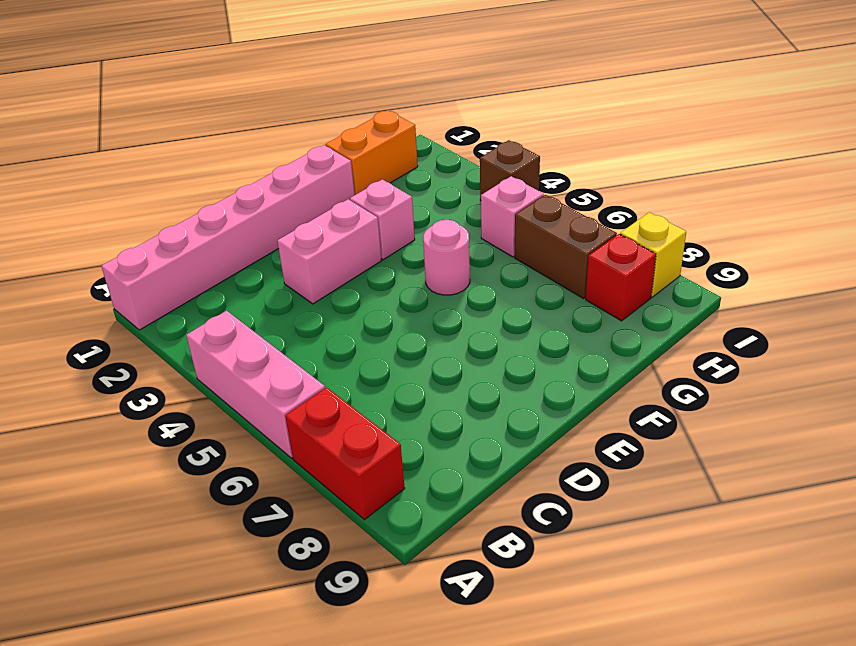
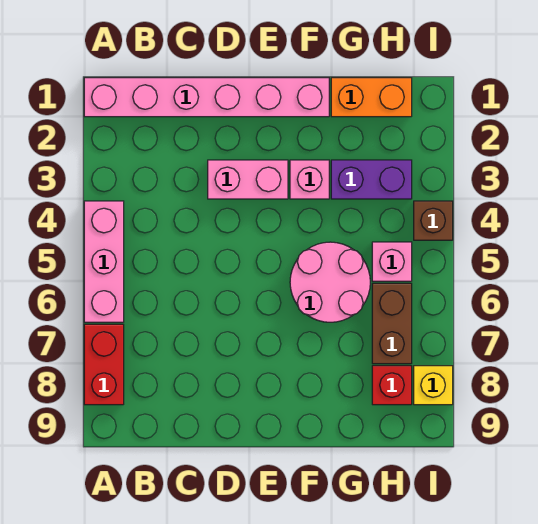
pink 1x1 round brick [423,220,470,295] -> pink 2x2 round brick [290,242,370,322]
none -> purple 1x2 brick [331,160,412,199]

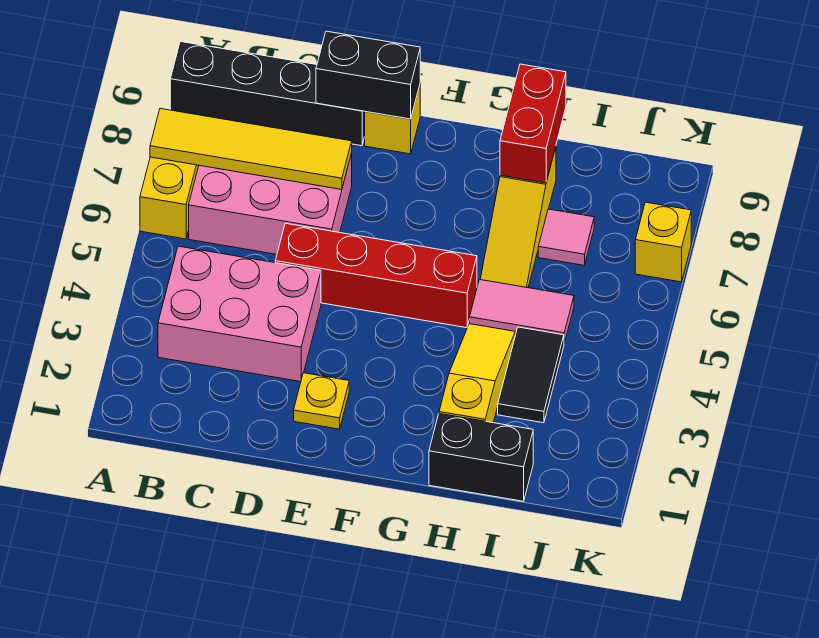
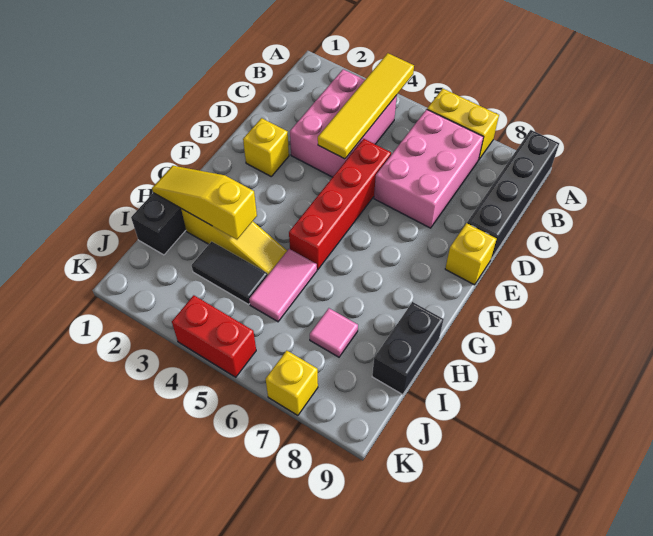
yellow 1x4 tile [150,109,352,190] -> yellow 1x4 tile moved to [318,53,414,159]
black 1x2 brick [316,31,420,119] -> black 1x2 brick moved to [372,302,444,395]
yellow 1x1 plate [294,373,349,429] -> yellow 1x1 brick [243,118,289,176]
yellow 1x3 slope [480,147,556,288] -> yellow 1x3 slope moved to [152,166,257,240]
red 1x2 brick [500,64,566,183] -> red 1x2 brick moved to [172,295,256,377]

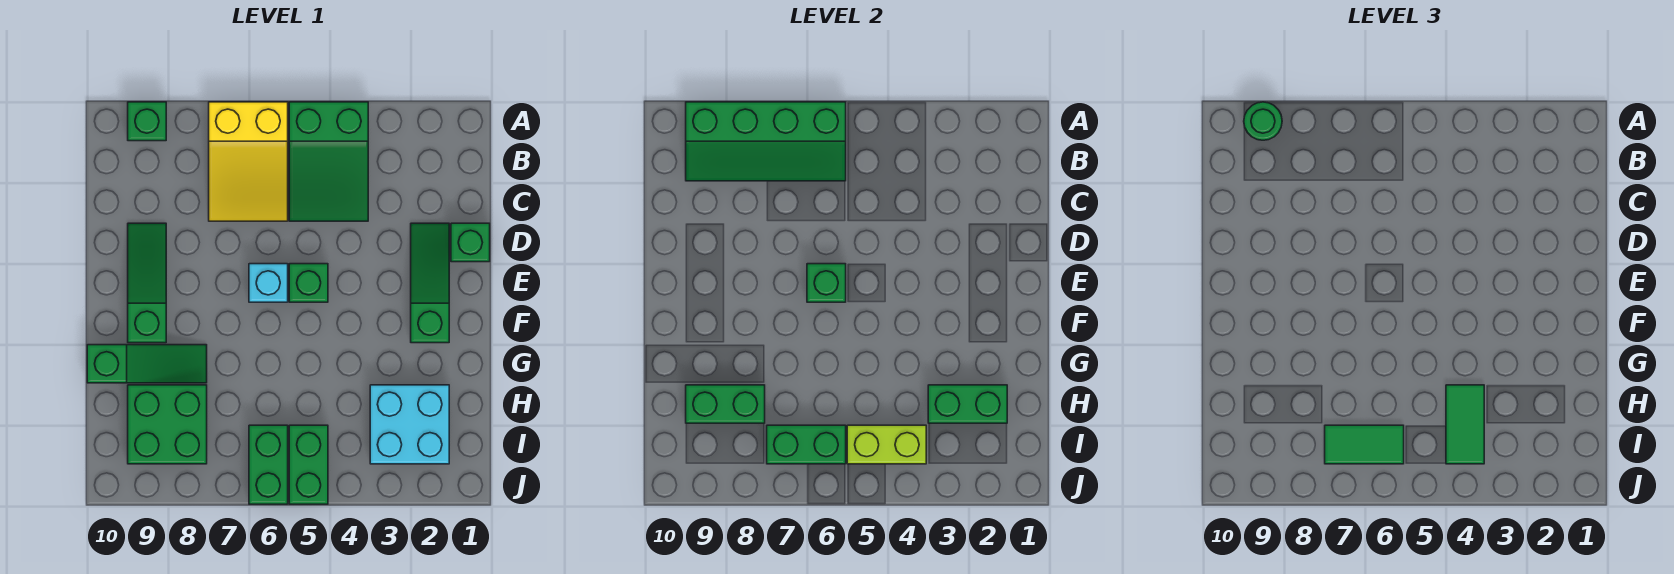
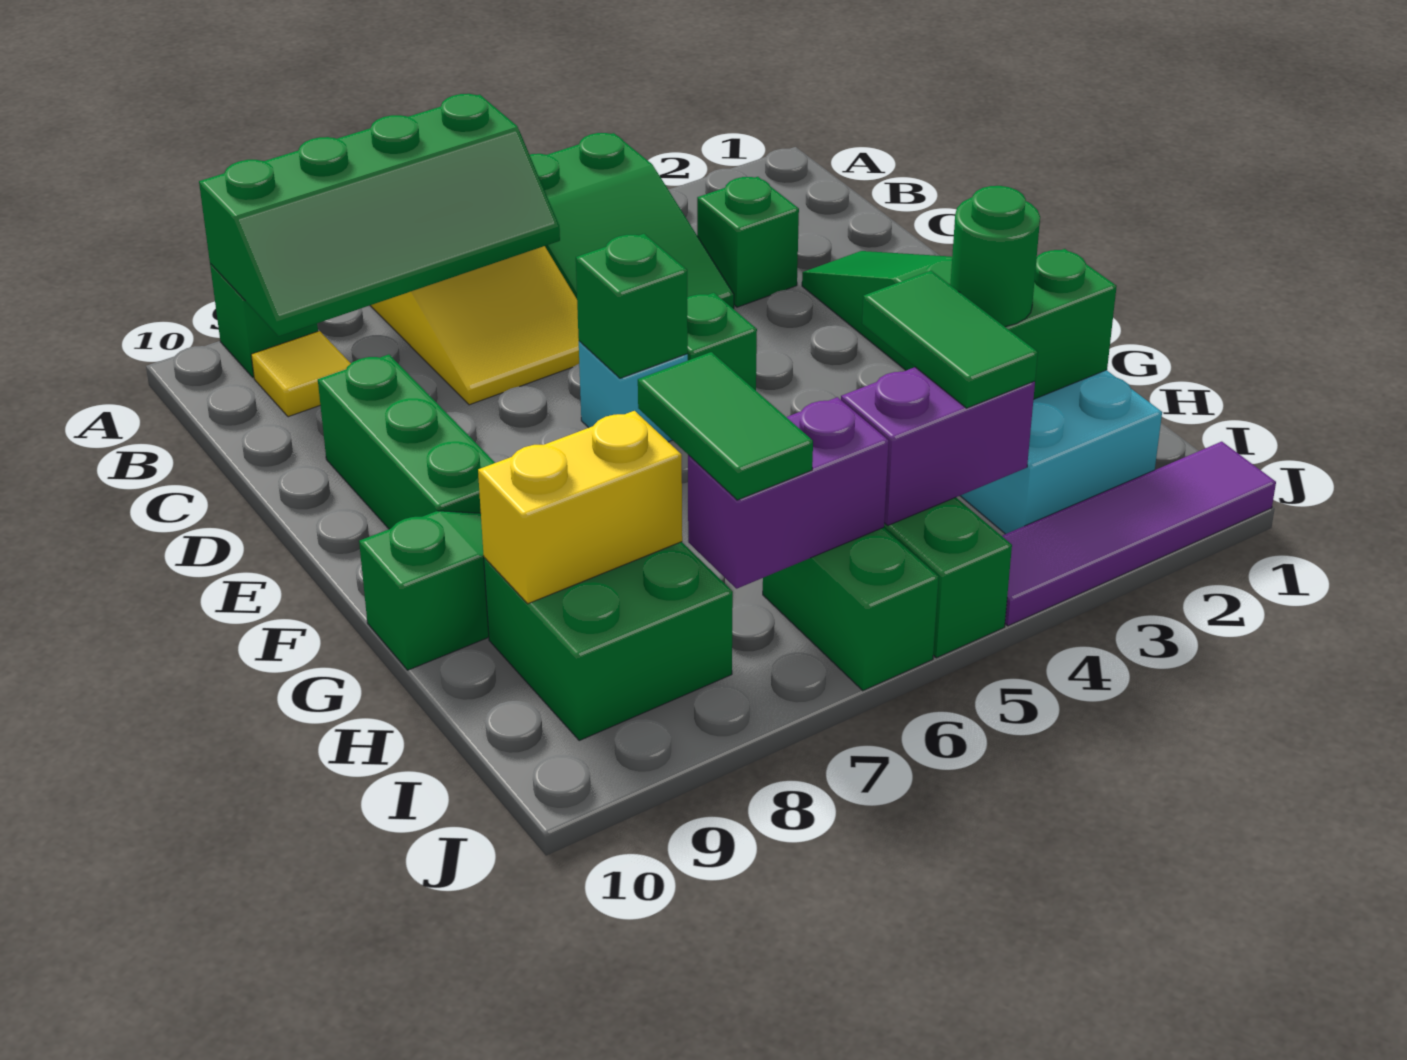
green 1x1 round brick [1244,102,1282,140] -> green 1x1 round brick moved to [950,186,1040,327]
none -> yellow 1x1 tile [251,331,351,417]
green 1x1 brick [451,223,490,262] -> green 1x1 brick moved to [697,177,799,307]
green 1x3 slope [128,223,166,343] -> green 1x3 brick [318,354,495,529]
green 1x2 brick [686,385,765,423] -> yellow 1x2 brick [478,411,682,604]
lime 1x2 brick [847,425,926,464] -> purple 1x2 brick [841,367,1035,525]
green 1x2 brick [767,425,846,464] -> purple 1x2 brick [688,397,889,589]
green 1x2 tile [1325,425,1404,464] -> green 1x2 tile turned to [638,352,813,500]
none -> purple 1x4 tile [1002,442,1276,626]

:::::

* WHAT IS REQUIRED
All of the preceding material should be output verbatim, with the pictures excluded.

* TASK RESULT
pink 1x1 round brick [423,220,470,295] -> pink 2x2 round brick [290,242,370,322]
none -> purple 1x2 brick [331,160,412,199]

yellow 1x4 tile [150,109,352,190] -> yellow 1x4 tile moved to [318,53,414,159]
black 1x2 brick [316,31,420,119] -> black 1x2 brick moved to [372,302,444,395]
yellow 1x1 plate [294,373,349,429] -> yellow 1x1 brick [243,118,289,176]
yellow 1x3 slope [480,147,556,288] -> yellow 1x3 slope moved to [152,166,257,240]
red 1x2 brick [500,64,566,183] -> red 1x2 brick moved to [172,295,256,377]

green 1x1 round brick [1244,102,1282,140] -> green 1x1 round brick moved to [950,186,1040,327]
none -> yellow 1x1 tile [251,331,351,417]
green 1x1 brick [451,223,490,262] -> green 1x1 brick moved to [697,177,799,307]
green 1x3 slope [128,223,166,343] -> green 1x3 brick [318,354,495,529]
green 1x2 brick [686,385,765,423] -> yellow 1x2 brick [478,411,682,604]
lime 1x2 brick [847,425,926,464] -> purple 1x2 brick [841,367,1035,525]
green 1x2 brick [767,425,846,464] -> purple 1x2 brick [688,397,889,589]
green 1x2 tile [1325,425,1404,464] -> green 1x2 tile turned to [638,352,813,500]
none -> purple 1x4 tile [1002,442,1276,626]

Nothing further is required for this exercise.